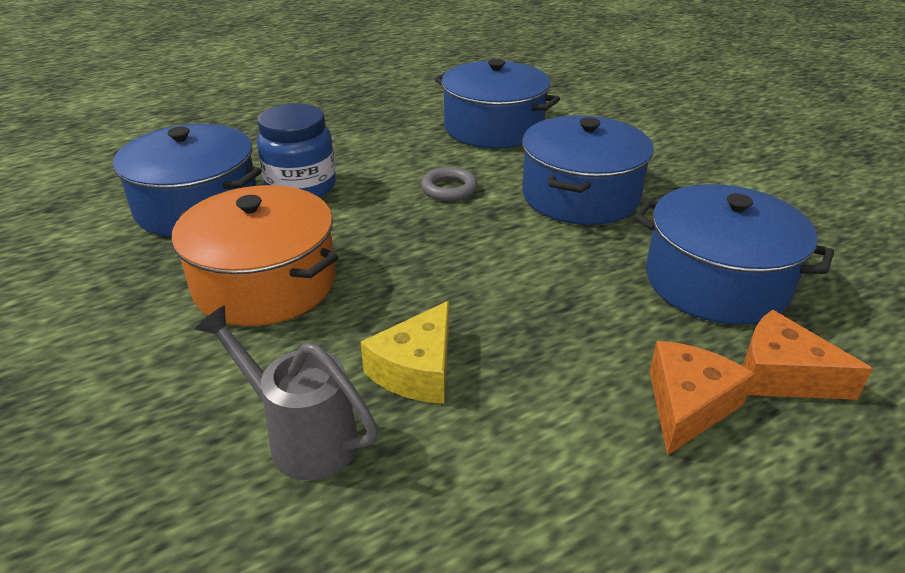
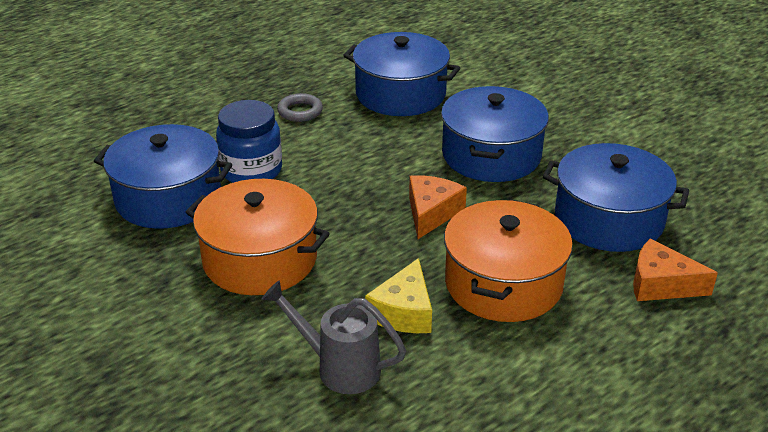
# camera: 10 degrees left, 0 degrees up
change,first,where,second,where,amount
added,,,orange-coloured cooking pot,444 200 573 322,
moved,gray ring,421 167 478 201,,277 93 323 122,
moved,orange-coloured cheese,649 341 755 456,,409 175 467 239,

# # # # #

● **Assigned task**
What you return should consist solely of the lines from the one containing "added,,,orange-coloured cooking pot,444" through the end of the entries above, reproduced exactly.

● **Solution**
added,,,orange-coloured cooking pot,444 200 573 322,
moved,gray ring,421 167 478 201,,277 93 323 122,
moved,orange-coloured cheese,649 341 755 456,,409 175 467 239,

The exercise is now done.